Print out each entry below in full, exactly as given, excluding pictures.
** Extracted information follows **
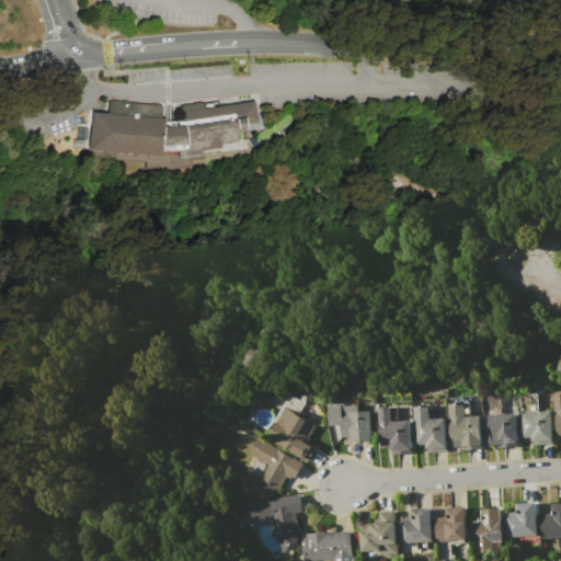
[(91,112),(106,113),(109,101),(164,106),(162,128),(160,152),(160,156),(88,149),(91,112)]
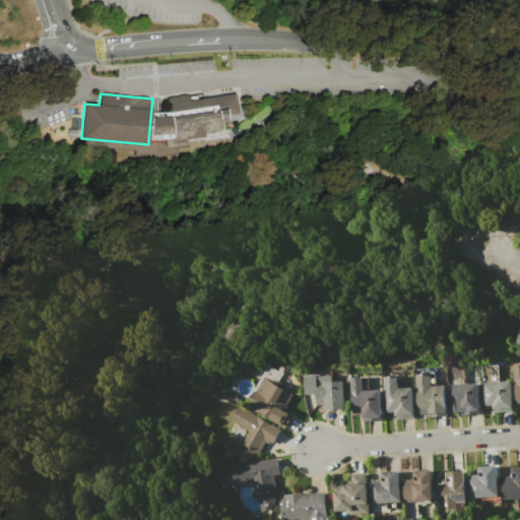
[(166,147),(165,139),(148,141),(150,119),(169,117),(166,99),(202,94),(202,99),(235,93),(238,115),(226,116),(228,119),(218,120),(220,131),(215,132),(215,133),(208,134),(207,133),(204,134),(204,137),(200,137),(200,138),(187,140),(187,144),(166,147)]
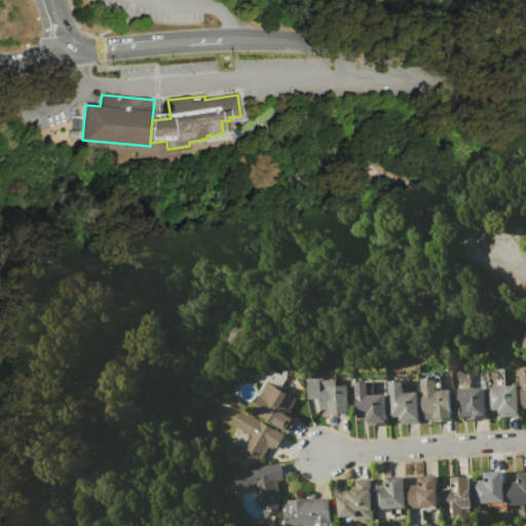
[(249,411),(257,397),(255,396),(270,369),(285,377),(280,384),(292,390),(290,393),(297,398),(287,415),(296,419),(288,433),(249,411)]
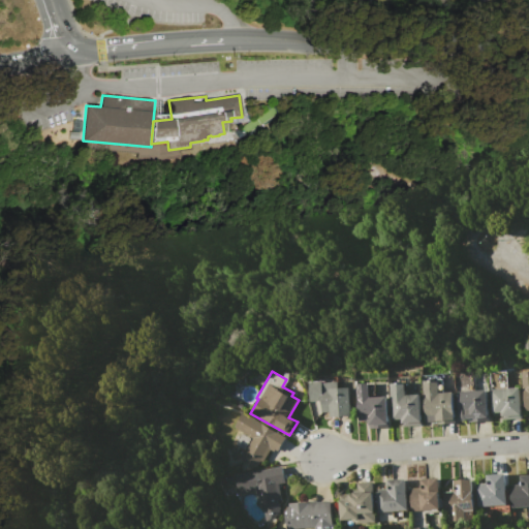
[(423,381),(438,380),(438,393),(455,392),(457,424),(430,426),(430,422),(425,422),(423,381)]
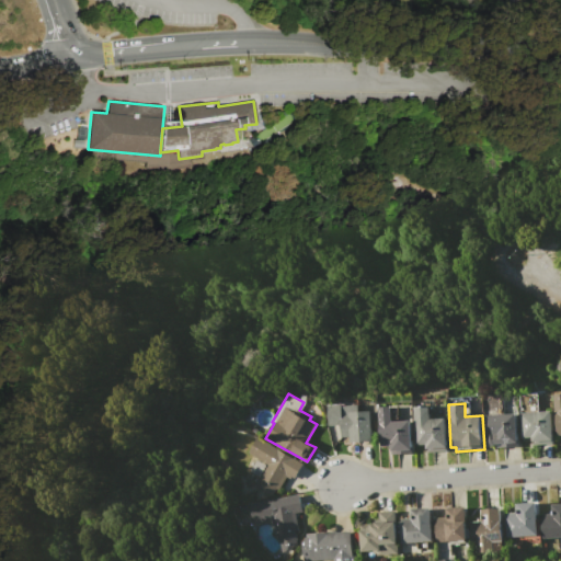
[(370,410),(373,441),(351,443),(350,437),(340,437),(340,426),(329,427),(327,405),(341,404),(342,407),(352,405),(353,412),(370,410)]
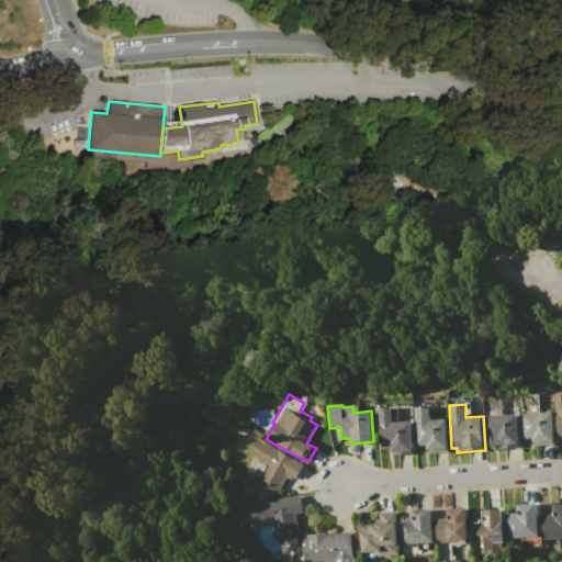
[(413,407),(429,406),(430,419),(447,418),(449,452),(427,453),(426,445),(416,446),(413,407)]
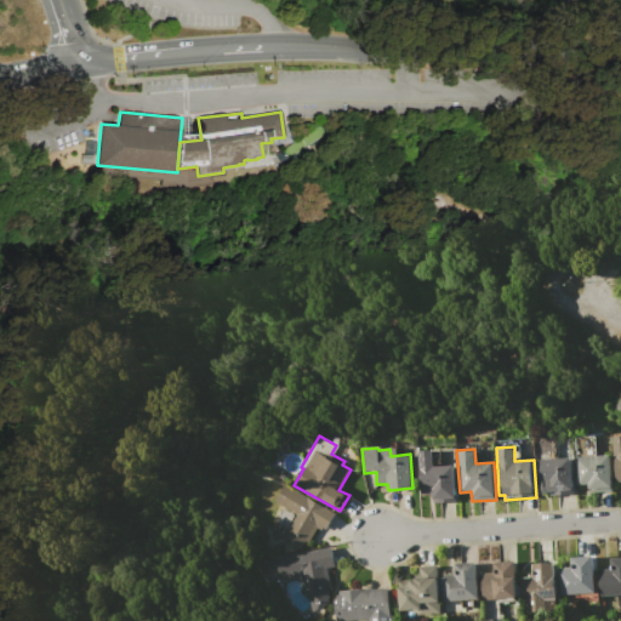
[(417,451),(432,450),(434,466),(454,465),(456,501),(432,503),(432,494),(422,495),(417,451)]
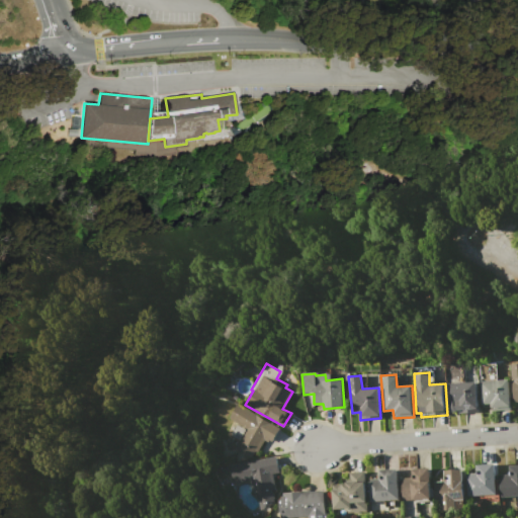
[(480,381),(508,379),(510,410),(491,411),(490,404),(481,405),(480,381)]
** End of Extracted information **
▶ **Task answer**
[(91,112),(106,113),(109,101),(164,106),(162,128),(160,152),(160,156),(88,149),(91,112)]
[(166,147),(165,139),(148,141),(150,119),(169,117),(166,99),(202,94),(202,99),(235,93),(238,115),(226,116),(228,119),(218,120),(220,131),(215,132),(215,133),(208,134),(207,133),(204,134),(204,137),(200,137),(200,138),(187,140),(187,144),(166,147)]
[(249,411),(257,397),(255,396),(270,369),(285,377),(280,384),(292,390),(290,393),(297,398),(287,415),(296,419),(288,433),(249,411)]
[(423,381),(438,380),(438,393),(455,392),(457,424),(430,426),(430,422),(425,422),(423,381)]
[(370,410),(373,441),(351,443),(350,437),(340,437),(340,426),(329,427),(327,405),(341,404),(342,407),(352,405),(353,412),(370,410)]
[(413,407),(429,406),(430,419),(447,418),(449,452),(427,453),(426,445),(416,446),(413,407)]
[(417,451),(432,450),(434,466),(454,465),(456,501),(432,503),(432,494),(422,495),(417,451)]
[(480,381),(508,379),(510,410),(491,411),(490,404),(481,405),(480,381)]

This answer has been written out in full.